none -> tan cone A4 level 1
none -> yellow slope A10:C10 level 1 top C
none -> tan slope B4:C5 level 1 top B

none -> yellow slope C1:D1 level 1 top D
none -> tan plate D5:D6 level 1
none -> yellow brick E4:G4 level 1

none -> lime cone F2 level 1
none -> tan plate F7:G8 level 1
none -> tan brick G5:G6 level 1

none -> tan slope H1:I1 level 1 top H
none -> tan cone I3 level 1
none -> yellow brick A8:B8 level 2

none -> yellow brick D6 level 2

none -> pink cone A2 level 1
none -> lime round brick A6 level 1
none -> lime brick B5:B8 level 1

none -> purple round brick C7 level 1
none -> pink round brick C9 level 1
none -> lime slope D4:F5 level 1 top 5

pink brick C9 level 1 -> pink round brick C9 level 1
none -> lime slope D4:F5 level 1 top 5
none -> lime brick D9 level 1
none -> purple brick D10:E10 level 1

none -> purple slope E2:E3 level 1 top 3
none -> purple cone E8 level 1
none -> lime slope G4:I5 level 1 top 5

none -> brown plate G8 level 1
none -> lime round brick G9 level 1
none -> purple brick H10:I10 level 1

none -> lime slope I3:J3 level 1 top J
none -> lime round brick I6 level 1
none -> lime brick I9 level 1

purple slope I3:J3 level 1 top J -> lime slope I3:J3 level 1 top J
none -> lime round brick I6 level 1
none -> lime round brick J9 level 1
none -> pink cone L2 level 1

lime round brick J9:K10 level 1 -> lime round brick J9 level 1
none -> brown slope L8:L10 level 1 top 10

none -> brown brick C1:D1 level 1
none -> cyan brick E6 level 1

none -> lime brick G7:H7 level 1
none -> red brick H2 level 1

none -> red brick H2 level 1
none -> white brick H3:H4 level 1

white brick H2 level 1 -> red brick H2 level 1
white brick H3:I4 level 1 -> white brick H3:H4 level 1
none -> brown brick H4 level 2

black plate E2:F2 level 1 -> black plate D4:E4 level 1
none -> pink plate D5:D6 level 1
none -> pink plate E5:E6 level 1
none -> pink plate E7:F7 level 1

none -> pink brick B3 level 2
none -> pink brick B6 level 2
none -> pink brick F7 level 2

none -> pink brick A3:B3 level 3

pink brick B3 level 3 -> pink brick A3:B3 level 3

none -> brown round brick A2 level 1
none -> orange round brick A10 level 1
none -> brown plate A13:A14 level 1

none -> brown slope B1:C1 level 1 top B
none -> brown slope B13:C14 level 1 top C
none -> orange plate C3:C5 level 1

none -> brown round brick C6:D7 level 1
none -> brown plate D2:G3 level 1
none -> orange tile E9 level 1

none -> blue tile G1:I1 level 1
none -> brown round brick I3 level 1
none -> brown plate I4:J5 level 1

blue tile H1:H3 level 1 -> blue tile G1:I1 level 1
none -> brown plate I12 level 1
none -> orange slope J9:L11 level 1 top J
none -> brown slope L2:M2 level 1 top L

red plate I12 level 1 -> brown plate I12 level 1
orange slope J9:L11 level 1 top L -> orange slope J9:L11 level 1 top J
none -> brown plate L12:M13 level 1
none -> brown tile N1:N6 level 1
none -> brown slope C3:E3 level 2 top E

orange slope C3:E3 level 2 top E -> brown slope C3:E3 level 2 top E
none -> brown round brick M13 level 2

────────────────────────────────────────

■ WHAT YOU WILL DO
Nothing before the line containing "none -> brown slope B1:C1 level 1 top B" should be repeated; repeat that line and all later lines through the end of the data above, exactly.

■ OUTPUT FOR THIS TASK
none -> brown slope B1:C1 level 1 top B
none -> brown slope B13:C14 level 1 top C
none -> orange plate C3:C5 level 1

none -> brown round brick C6:D7 level 1
none -> brown plate D2:G3 level 1
none -> orange tile E9 level 1

none -> blue tile G1:I1 level 1
none -> brown round brick I3 level 1
none -> brown plate I4:J5 level 1

blue tile H1:H3 level 1 -> blue tile G1:I1 level 1
none -> brown plate I12 level 1
none -> orange slope J9:L11 level 1 top J
none -> brown slope L2:M2 level 1 top L

red plate I12 level 1 -> brown plate I12 level 1
orange slope J9:L11 level 1 top L -> orange slope J9:L11 level 1 top J
none -> brown plate L12:M13 level 1
none -> brown tile N1:N6 level 1
none -> brown slope C3:E3 level 2 top E

orange slope C3:E3 level 2 top E -> brown slope C3:E3 level 2 top E
none -> brown round brick M13 level 2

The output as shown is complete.